> Job item
Narrow the data below down to the lines containing "pencil".

> Data provided
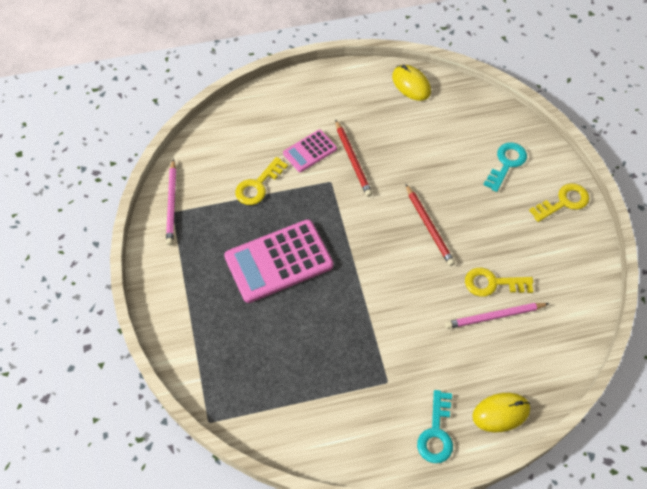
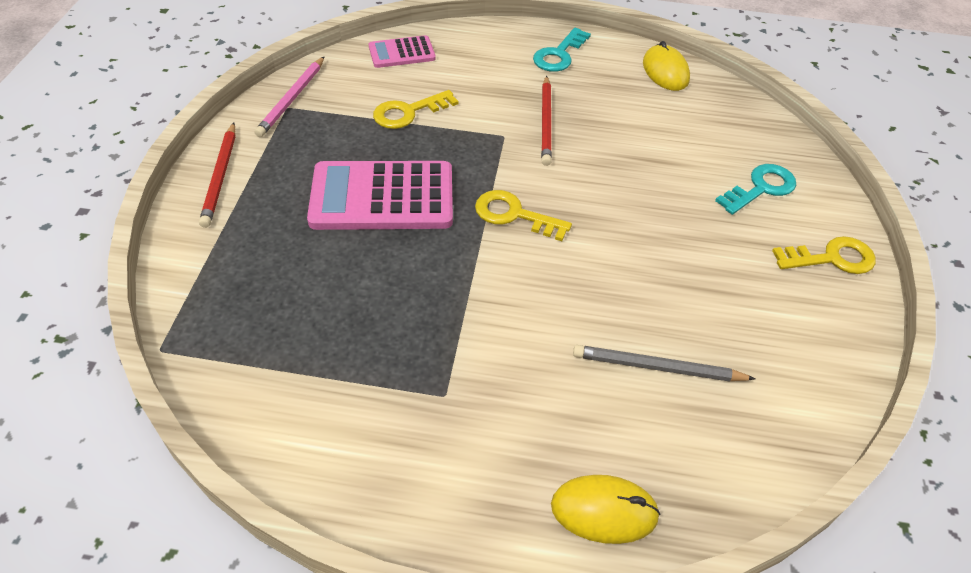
camera: 20 degrees right, 10 degrees down
pink calculator [283,130,337,172] -> pink calculator moved to [369,35,436,68]
red pencil [406,184,455,266] -> red pencil moved to [199,123,235,228]
turquoise key [417,390,453,463] -> turquoise key moved to [533,28,591,72]
pink pencil [445,303,550,329] -> grey pencil [573,345,755,382]
yellow key [465,268,533,297] -> yellow key moved to [475,190,572,241]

> Answer section
red pencil [406,184,455,266] -> red pencil moved to [199,123,235,228]
pink pencil [445,303,550,329] -> grey pencil [573,345,755,382]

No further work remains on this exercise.